Exercise objective:
Each entry that follows must be output without any deviation.

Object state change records
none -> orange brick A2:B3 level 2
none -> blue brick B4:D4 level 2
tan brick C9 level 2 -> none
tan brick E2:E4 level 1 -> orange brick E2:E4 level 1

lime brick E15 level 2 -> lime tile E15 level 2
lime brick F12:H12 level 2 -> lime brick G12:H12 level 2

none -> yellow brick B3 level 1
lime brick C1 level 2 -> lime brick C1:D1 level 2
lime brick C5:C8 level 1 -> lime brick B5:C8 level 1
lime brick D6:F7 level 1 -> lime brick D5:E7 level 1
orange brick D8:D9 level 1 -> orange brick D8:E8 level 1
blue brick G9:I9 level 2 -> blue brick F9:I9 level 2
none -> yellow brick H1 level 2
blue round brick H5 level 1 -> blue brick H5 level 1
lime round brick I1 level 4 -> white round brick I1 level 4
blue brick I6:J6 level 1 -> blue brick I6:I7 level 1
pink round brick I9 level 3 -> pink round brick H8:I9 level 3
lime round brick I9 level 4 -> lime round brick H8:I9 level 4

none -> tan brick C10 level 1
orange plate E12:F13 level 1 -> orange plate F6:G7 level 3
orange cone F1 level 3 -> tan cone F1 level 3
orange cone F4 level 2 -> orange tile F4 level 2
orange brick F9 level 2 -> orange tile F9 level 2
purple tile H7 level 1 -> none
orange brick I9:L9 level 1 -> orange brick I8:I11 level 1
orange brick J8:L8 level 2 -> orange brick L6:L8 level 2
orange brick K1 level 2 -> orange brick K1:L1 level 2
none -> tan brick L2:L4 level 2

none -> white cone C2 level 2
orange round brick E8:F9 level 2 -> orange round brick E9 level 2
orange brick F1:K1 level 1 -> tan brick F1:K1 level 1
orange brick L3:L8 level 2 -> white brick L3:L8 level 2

Task answer:
none -> orange brick A2:B3 level 2
none -> blue brick B4:D4 level 2
tan brick C9 level 2 -> none
tan brick E2:E4 level 1 -> orange brick E2:E4 level 1

lime brick E15 level 2 -> lime tile E15 level 2
lime brick F12:H12 level 2 -> lime brick G12:H12 level 2

none -> yellow brick B3 level 1
lime brick C1 level 2 -> lime brick C1:D1 level 2
lime brick C5:C8 level 1 -> lime brick B5:C8 level 1
lime brick D6:F7 level 1 -> lime brick D5:E7 level 1
orange brick D8:D9 level 1 -> orange brick D8:E8 level 1
blue brick G9:I9 level 2 -> blue brick F9:I9 level 2
none -> yellow brick H1 level 2
blue round brick H5 level 1 -> blue brick H5 level 1
lime round brick I1 level 4 -> white round brick I1 level 4
blue brick I6:J6 level 1 -> blue brick I6:I7 level 1
pink round brick I9 level 3 -> pink round brick H8:I9 level 3
lime round brick I9 level 4 -> lime round brick H8:I9 level 4

none -> tan brick C10 level 1
orange plate E12:F13 level 1 -> orange plate F6:G7 level 3
orange cone F1 level 3 -> tan cone F1 level 3
orange cone F4 level 2 -> orange tile F4 level 2
orange brick F9 level 2 -> orange tile F9 level 2
purple tile H7 level 1 -> none
orange brick I9:L9 level 1 -> orange brick I8:I11 level 1
orange brick J8:L8 level 2 -> orange brick L6:L8 level 2
orange brick K1 level 2 -> orange brick K1:L1 level 2
none -> tan brick L2:L4 level 2

none -> white cone C2 level 2
orange round brick E8:F9 level 2 -> orange round brick E9 level 2
orange brick F1:K1 level 1 -> tan brick F1:K1 level 1
orange brick L3:L8 level 2 -> white brick L3:L8 level 2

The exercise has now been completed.